Start of Block

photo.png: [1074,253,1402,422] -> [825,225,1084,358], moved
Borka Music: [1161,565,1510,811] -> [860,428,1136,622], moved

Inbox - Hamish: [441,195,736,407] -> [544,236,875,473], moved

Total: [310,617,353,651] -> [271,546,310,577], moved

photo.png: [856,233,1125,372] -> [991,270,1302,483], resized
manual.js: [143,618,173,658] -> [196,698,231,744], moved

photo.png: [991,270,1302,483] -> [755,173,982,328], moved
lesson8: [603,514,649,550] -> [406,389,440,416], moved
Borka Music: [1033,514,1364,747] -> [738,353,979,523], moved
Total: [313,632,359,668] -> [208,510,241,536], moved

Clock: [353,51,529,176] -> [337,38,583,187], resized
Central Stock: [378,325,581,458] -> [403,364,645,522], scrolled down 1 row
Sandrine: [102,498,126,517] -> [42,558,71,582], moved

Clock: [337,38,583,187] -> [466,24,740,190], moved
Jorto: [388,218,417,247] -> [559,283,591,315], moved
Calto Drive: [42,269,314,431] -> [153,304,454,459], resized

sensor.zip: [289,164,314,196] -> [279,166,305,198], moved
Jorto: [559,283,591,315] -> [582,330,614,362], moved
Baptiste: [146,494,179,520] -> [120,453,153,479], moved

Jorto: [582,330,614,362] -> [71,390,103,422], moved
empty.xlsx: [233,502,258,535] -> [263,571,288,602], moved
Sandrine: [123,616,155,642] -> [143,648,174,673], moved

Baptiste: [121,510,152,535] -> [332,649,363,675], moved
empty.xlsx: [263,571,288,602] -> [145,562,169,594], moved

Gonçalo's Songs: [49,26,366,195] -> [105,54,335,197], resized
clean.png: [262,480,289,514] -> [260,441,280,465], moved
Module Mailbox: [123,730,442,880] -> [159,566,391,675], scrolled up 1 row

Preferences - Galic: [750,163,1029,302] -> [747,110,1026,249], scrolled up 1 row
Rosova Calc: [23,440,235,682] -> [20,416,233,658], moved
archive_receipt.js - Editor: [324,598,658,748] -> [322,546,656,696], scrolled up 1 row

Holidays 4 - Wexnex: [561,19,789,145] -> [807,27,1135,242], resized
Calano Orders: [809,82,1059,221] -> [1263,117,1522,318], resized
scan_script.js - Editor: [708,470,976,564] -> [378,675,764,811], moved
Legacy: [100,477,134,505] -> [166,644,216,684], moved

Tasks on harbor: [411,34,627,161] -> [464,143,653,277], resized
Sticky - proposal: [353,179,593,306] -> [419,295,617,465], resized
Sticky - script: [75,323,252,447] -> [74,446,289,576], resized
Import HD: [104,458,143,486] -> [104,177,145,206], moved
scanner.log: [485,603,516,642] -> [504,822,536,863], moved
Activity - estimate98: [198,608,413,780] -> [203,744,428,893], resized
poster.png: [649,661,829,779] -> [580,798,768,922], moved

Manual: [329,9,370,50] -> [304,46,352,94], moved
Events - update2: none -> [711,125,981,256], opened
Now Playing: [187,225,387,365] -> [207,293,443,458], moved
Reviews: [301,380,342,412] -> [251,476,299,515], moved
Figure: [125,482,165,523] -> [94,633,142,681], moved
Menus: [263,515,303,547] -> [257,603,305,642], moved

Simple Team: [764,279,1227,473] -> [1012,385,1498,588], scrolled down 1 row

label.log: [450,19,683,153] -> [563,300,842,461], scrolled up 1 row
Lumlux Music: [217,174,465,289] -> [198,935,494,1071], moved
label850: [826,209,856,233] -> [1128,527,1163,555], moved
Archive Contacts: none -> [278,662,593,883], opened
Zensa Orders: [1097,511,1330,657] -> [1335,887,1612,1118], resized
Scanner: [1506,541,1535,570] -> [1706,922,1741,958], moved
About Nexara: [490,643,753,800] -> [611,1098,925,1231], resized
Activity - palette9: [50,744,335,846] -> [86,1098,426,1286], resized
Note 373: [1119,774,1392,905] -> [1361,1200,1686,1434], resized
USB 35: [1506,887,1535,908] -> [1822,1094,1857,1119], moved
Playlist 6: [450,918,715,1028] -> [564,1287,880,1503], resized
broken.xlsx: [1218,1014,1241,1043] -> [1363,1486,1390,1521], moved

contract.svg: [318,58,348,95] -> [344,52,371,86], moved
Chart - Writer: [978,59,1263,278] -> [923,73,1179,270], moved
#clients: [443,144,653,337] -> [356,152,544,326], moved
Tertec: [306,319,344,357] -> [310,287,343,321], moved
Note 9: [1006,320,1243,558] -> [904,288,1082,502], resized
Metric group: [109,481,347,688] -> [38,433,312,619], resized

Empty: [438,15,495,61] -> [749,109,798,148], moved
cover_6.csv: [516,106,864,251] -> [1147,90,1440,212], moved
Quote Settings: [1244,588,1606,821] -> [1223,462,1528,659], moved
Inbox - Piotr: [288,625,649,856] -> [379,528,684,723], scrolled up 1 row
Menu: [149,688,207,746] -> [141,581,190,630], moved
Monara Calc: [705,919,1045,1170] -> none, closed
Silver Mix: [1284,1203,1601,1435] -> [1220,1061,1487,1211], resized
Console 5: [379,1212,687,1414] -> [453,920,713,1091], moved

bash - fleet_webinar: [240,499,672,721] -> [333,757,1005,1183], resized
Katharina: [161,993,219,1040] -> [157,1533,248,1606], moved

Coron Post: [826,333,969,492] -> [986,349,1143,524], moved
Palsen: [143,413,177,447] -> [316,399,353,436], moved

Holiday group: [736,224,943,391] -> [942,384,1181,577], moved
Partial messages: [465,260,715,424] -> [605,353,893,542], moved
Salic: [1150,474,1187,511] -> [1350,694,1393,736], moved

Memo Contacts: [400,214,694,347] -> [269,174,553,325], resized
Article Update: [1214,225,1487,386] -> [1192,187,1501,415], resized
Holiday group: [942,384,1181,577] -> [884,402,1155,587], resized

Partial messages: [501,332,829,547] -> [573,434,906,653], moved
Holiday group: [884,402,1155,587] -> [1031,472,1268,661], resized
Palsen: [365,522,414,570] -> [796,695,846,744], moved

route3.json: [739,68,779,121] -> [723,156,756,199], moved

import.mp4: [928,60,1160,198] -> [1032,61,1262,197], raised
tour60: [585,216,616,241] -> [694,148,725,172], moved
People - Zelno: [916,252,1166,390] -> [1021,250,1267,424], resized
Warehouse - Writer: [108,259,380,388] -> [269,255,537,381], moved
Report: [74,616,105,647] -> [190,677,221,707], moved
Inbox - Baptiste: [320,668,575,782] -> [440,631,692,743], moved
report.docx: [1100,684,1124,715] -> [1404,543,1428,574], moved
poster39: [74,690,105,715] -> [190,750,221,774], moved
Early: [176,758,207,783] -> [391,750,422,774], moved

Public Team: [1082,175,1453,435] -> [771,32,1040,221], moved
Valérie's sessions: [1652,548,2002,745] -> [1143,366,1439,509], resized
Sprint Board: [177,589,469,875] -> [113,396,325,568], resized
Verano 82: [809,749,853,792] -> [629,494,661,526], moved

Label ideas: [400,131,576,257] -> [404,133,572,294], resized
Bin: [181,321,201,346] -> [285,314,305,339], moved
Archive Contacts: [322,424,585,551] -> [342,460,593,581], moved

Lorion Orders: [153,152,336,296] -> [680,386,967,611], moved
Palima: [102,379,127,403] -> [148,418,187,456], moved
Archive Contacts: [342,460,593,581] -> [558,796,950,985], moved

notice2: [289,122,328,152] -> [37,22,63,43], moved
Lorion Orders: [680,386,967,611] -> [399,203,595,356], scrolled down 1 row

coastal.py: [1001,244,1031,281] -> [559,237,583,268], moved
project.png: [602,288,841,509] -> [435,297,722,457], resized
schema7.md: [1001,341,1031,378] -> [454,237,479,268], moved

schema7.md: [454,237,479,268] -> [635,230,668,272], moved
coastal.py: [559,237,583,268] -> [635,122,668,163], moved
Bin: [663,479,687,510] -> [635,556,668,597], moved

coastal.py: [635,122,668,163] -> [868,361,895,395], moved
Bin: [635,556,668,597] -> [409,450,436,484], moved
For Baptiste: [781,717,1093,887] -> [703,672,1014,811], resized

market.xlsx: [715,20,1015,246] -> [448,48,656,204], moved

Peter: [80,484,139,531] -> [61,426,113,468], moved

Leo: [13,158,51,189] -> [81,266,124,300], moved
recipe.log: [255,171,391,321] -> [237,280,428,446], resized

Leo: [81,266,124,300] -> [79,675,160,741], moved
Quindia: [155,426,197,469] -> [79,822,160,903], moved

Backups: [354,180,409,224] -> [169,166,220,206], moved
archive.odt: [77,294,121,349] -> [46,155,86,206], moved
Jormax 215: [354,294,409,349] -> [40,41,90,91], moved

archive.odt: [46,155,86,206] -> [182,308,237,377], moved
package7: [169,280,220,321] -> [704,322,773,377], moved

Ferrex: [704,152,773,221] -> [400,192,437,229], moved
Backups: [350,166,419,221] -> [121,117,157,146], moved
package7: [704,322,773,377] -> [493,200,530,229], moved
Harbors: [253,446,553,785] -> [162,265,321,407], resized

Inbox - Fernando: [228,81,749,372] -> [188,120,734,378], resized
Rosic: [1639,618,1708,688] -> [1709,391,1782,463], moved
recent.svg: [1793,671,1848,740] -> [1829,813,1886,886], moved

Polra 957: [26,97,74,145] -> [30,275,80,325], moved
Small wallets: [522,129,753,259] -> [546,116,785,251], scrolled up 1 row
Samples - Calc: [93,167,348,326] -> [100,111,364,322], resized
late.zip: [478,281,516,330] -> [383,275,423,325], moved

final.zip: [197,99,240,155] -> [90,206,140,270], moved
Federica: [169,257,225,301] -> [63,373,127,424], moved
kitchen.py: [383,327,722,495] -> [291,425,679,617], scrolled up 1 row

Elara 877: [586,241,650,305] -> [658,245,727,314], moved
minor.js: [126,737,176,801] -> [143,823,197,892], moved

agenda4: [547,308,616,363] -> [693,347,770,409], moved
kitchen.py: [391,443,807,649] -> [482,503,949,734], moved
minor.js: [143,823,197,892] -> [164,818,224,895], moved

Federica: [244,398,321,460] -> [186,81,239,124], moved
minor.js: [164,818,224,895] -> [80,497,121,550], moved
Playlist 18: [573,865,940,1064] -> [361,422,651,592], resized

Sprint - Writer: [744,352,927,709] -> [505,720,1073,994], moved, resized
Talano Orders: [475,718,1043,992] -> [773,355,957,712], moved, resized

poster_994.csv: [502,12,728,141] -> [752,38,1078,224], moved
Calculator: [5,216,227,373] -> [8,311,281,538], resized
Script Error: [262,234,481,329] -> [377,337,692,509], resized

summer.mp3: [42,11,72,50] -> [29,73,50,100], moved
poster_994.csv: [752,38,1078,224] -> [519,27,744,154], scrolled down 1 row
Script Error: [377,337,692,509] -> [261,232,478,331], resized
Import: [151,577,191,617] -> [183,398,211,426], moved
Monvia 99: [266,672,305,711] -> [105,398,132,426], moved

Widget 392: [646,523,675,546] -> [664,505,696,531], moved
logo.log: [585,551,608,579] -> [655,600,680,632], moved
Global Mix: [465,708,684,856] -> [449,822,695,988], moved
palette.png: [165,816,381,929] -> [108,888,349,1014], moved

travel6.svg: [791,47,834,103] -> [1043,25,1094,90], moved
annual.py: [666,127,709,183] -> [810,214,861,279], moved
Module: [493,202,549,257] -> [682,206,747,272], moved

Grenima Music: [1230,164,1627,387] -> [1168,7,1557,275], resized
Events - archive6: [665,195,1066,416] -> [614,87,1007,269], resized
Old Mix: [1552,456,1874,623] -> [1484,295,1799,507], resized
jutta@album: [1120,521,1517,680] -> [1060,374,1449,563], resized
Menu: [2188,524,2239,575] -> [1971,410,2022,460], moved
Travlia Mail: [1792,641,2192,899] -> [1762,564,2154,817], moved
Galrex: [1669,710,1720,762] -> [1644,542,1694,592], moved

End of Block

◆ **TASK DETAILS**:
Your task is to retype the entries verbatim, starting with the line that holds "Bin: [635,556,668,597] ->" and stopping after the line that holds "Leo: [81,266,124,300] ->".

◆ **RESPONSE AREA**:
Bin: [635,556,668,597] -> [409,450,436,484], moved
For Baptiste: [781,717,1093,887] -> [703,672,1014,811], resized

market.xlsx: [715,20,1015,246] -> [448,48,656,204], moved

Peter: [80,484,139,531] -> [61,426,113,468], moved

Leo: [13,158,51,189] -> [81,266,124,300], moved
recipe.log: [255,171,391,321] -> [237,280,428,446], resized

Leo: [81,266,124,300] -> [79,675,160,741], moved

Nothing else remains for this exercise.